**Assignment**
The task for the listing below is to write out exactly the lines starting at the one containing "none -> blue brick I12:I13 level 1" and ending at the one containing "orange brick A12 level 2", both included. Pictures are to be omitted.
★ ★ ★ ★ ★
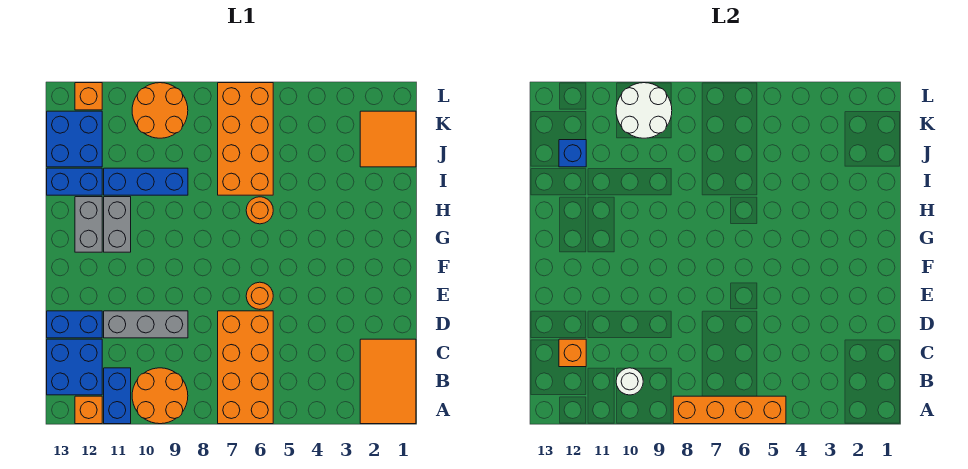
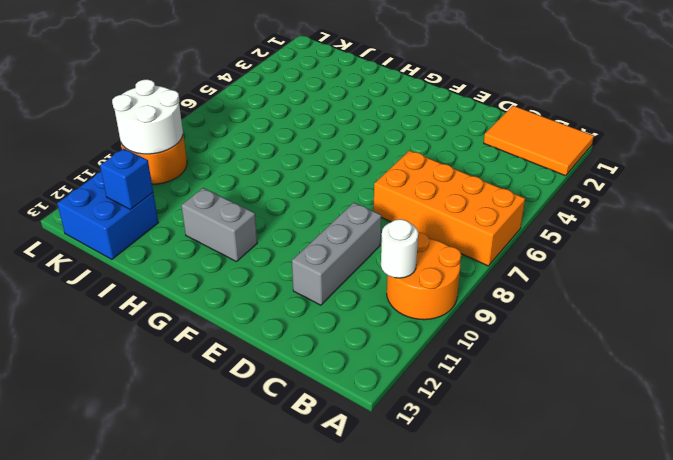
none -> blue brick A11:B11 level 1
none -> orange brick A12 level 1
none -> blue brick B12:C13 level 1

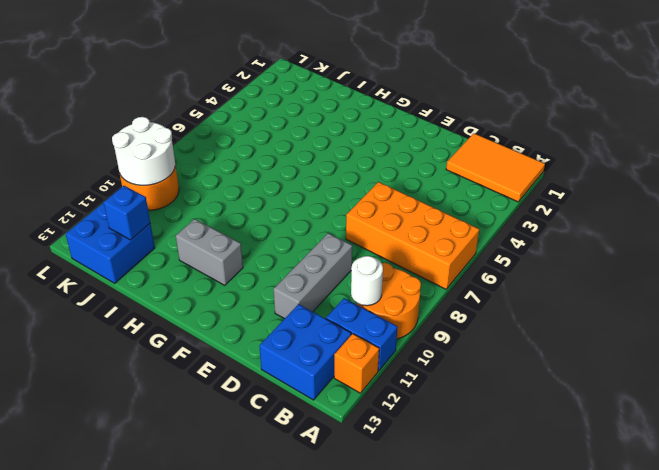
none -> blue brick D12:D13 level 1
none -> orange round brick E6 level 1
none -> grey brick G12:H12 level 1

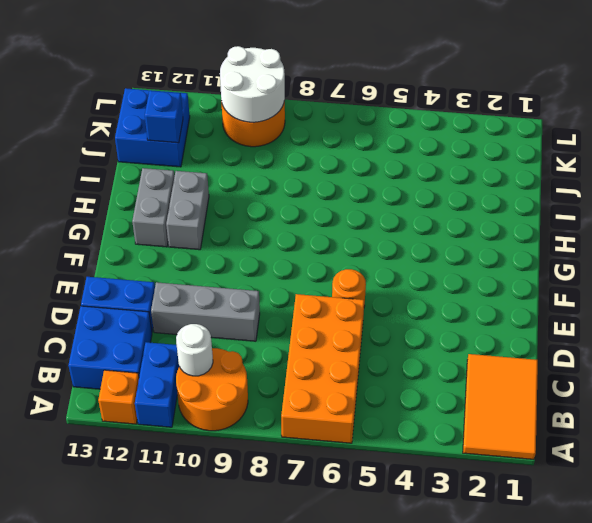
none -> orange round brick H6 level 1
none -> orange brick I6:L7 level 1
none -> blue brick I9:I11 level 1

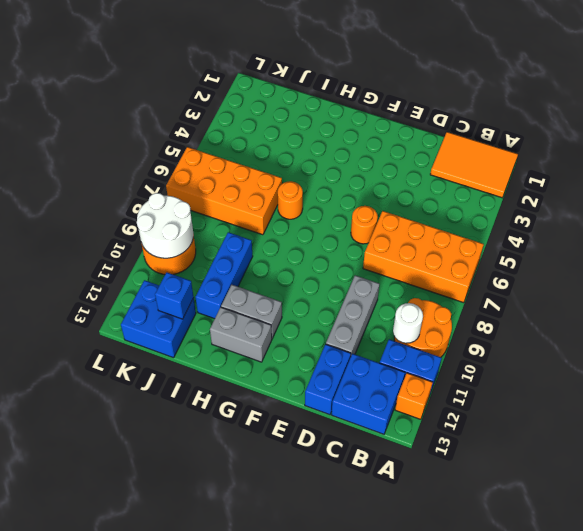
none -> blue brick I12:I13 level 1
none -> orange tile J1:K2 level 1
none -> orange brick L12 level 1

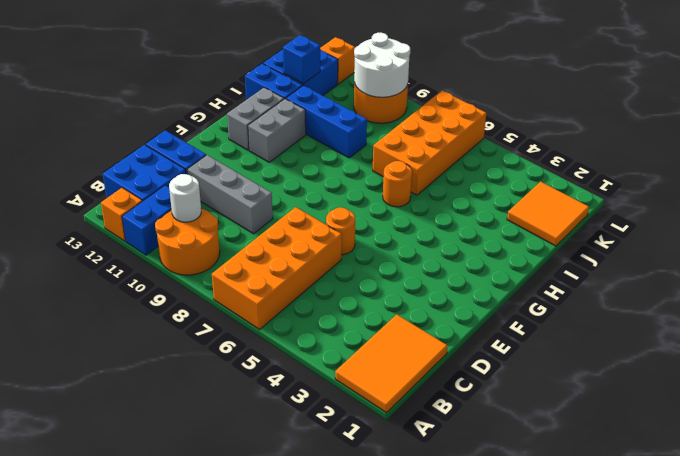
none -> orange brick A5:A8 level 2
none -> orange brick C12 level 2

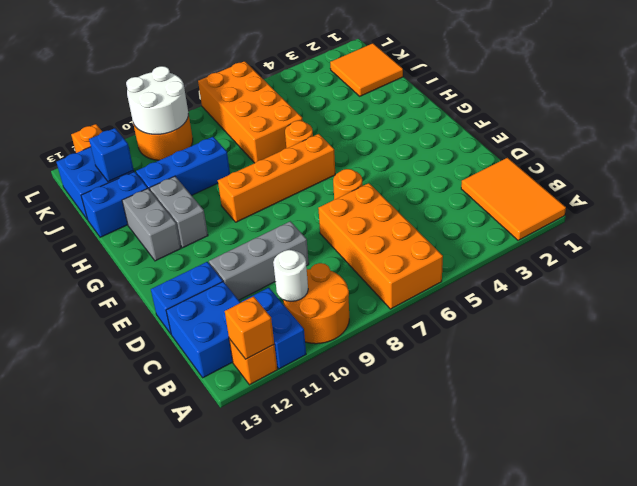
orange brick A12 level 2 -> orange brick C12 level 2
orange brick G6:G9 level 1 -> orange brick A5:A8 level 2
★ ★ ★ ★ ★
**Response to this exercise**
none -> blue brick I12:I13 level 1
none -> orange tile J1:K2 level 1
none -> orange brick L12 level 1

none -> orange brick A5:A8 level 2
none -> orange brick C12 level 2

orange brick A12 level 2 -> orange brick C12 level 2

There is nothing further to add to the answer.